PROBLEM —
Work through the data below line by line and say how many lines hold "pentagon"; give only the number.

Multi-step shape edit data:
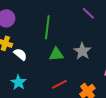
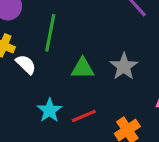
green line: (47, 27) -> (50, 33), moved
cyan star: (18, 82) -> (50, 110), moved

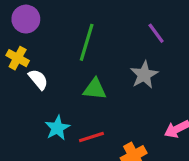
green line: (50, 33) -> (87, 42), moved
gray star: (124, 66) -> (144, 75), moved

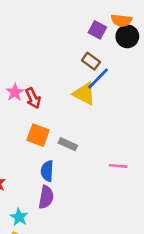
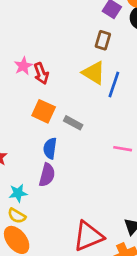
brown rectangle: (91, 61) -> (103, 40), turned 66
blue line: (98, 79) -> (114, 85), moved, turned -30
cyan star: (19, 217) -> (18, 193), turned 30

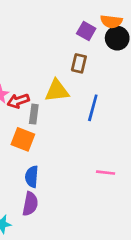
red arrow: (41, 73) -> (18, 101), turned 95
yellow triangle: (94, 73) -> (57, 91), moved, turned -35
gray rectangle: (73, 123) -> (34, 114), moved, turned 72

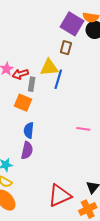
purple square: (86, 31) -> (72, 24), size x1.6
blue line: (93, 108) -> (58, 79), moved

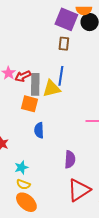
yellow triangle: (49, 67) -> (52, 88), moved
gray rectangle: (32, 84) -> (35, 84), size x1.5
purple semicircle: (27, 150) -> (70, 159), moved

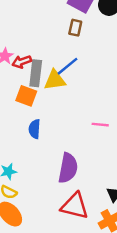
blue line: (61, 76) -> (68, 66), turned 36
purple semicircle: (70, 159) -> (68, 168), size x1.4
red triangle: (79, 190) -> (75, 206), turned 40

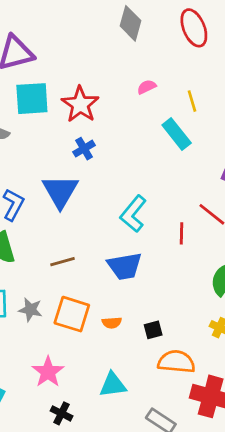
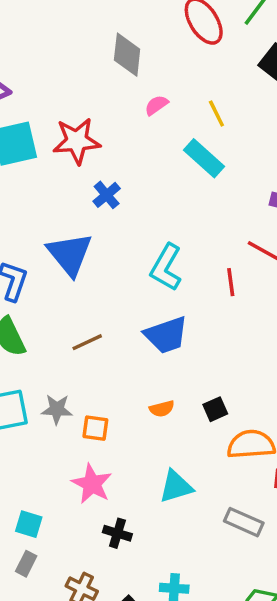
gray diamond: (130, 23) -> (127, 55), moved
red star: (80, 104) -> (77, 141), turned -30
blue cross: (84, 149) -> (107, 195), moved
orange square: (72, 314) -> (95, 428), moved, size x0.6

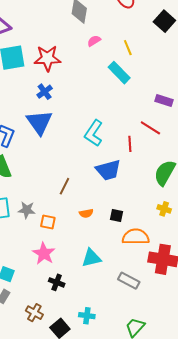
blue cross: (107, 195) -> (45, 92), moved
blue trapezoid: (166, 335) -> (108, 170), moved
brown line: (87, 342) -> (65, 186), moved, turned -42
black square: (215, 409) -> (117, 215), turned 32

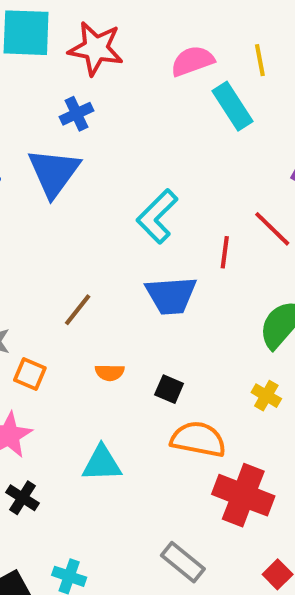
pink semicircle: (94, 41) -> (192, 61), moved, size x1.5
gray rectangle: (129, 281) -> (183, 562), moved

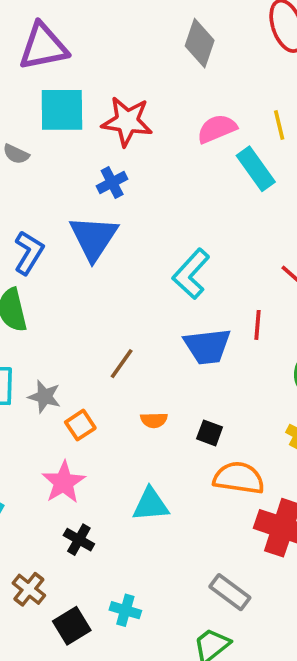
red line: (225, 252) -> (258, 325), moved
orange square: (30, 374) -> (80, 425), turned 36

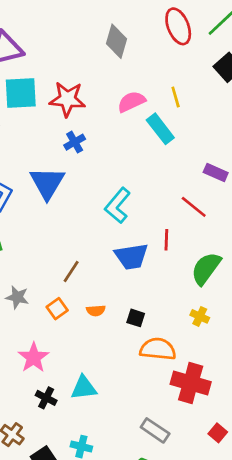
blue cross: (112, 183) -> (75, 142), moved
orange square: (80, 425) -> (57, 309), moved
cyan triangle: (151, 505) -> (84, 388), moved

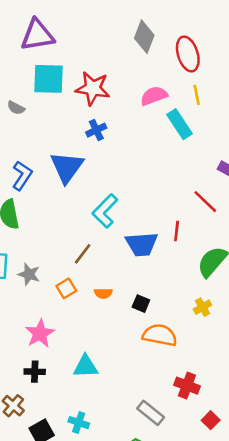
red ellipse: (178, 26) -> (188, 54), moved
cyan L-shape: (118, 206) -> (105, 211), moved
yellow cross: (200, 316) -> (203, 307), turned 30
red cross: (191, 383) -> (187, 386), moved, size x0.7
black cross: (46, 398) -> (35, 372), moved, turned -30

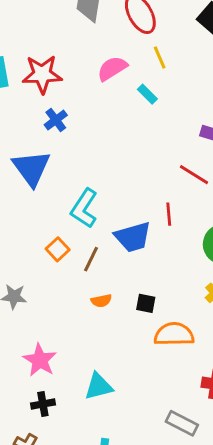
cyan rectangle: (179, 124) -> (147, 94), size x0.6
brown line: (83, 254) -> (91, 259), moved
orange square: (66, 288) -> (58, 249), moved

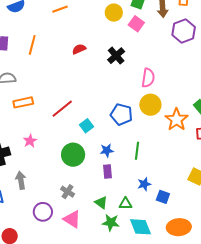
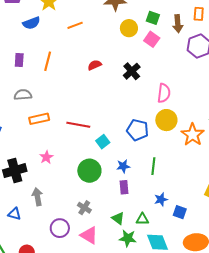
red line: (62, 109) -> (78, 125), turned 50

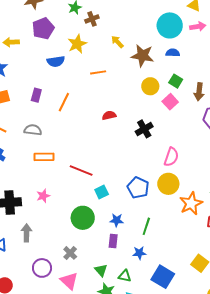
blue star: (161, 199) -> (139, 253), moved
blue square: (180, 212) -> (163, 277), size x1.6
---
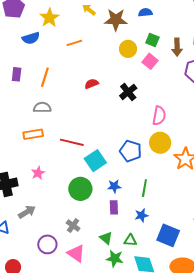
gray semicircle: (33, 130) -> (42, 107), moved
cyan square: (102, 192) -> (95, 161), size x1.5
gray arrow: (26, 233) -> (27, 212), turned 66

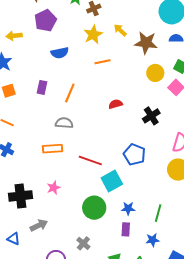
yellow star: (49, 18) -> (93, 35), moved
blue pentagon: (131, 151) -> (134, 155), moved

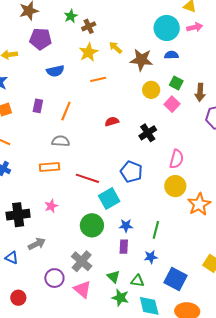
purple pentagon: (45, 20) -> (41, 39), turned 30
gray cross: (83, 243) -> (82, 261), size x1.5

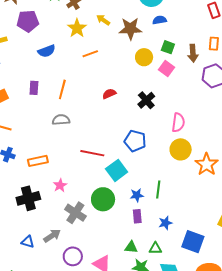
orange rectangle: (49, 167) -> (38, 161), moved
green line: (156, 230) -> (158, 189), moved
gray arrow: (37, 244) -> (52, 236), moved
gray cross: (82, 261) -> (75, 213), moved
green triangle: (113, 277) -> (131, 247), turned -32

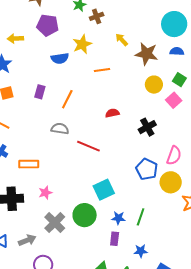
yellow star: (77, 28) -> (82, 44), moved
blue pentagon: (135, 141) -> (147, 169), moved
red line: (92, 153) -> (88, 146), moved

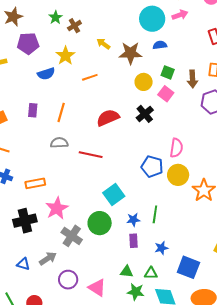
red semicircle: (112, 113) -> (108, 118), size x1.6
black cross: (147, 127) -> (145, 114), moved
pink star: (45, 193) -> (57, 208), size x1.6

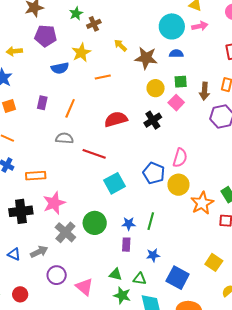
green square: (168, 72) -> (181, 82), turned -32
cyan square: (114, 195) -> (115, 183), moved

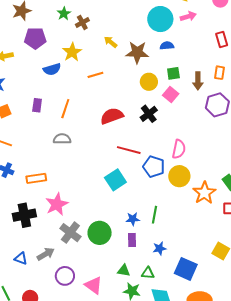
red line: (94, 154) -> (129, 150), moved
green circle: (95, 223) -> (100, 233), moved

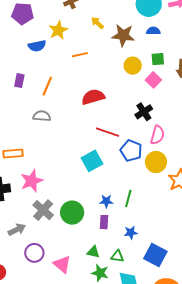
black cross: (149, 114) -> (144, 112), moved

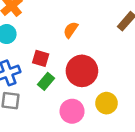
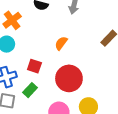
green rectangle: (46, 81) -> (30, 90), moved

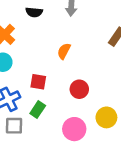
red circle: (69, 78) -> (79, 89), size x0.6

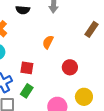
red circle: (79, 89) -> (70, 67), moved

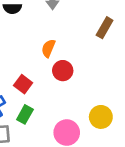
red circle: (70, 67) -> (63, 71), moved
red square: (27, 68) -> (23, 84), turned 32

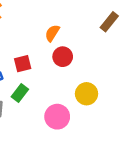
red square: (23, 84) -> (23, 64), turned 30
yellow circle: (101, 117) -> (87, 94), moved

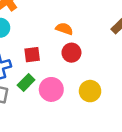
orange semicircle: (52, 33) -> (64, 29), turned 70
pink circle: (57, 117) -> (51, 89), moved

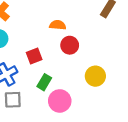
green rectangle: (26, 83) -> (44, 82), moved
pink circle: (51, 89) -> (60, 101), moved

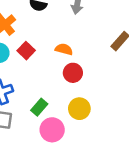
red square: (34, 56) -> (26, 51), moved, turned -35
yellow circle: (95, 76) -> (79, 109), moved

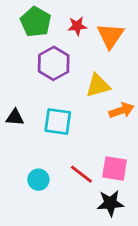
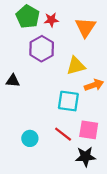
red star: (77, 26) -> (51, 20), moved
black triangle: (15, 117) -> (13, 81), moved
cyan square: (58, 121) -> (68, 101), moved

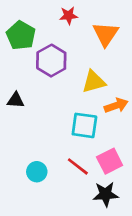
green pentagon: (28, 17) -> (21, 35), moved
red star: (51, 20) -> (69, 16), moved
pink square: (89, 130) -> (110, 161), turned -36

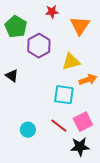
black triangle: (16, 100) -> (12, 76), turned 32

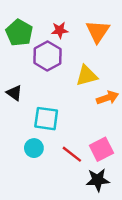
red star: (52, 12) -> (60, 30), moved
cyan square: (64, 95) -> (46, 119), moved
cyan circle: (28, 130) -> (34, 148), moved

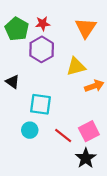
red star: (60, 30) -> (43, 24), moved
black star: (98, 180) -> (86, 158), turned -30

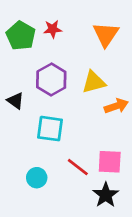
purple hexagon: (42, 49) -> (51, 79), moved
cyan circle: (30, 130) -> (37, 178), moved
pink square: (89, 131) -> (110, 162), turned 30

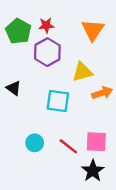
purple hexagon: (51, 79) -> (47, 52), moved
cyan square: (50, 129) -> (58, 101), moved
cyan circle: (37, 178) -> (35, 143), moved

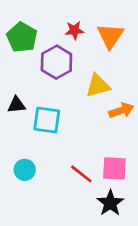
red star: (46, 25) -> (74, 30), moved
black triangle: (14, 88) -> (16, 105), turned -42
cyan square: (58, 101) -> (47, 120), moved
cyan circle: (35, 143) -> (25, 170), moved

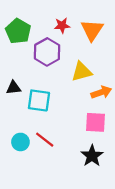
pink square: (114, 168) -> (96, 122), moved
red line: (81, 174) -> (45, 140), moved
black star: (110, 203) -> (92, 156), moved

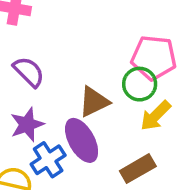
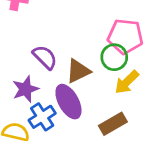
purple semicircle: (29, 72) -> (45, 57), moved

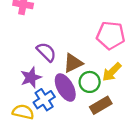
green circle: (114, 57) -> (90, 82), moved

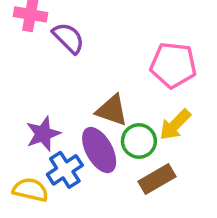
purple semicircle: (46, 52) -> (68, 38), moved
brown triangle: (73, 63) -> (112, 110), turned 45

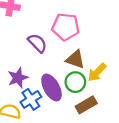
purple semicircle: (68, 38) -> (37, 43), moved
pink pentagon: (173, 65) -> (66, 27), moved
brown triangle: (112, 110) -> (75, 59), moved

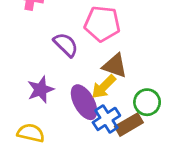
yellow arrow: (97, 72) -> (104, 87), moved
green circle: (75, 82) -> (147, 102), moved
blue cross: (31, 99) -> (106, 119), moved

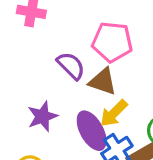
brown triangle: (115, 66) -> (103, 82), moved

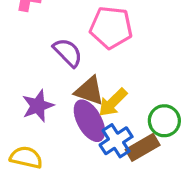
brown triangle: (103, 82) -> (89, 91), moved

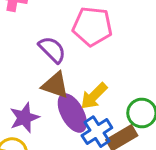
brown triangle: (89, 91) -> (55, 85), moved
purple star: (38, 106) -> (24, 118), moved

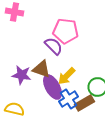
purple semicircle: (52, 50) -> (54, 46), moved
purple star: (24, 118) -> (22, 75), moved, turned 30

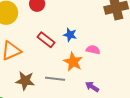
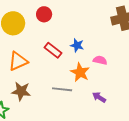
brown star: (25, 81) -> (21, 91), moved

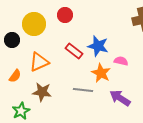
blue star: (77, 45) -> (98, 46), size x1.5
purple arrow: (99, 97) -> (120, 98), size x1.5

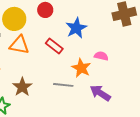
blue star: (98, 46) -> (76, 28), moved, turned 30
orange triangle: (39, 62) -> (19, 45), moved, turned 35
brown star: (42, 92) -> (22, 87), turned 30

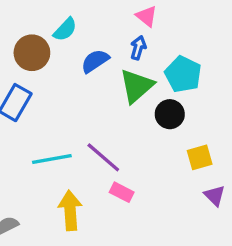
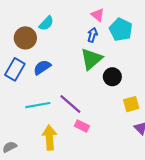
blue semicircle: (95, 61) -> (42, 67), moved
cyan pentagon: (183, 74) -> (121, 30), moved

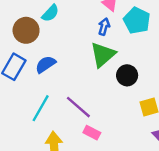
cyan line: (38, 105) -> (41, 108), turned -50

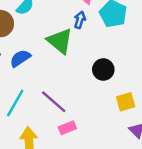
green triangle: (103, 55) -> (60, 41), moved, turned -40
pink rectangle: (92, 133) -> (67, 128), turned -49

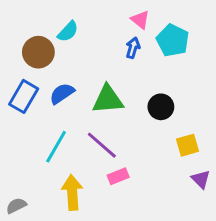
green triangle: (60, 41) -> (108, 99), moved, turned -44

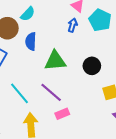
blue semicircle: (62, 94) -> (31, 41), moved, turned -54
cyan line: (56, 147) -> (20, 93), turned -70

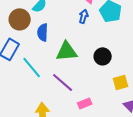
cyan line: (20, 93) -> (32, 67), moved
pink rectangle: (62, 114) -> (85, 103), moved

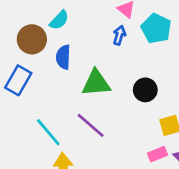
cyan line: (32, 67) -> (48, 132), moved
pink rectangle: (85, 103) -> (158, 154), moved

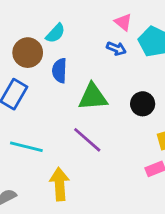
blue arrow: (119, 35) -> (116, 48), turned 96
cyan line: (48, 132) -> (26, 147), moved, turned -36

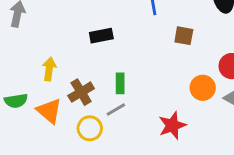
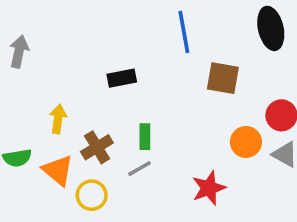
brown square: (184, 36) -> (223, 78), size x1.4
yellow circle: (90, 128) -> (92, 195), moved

FINISHED TASK —
6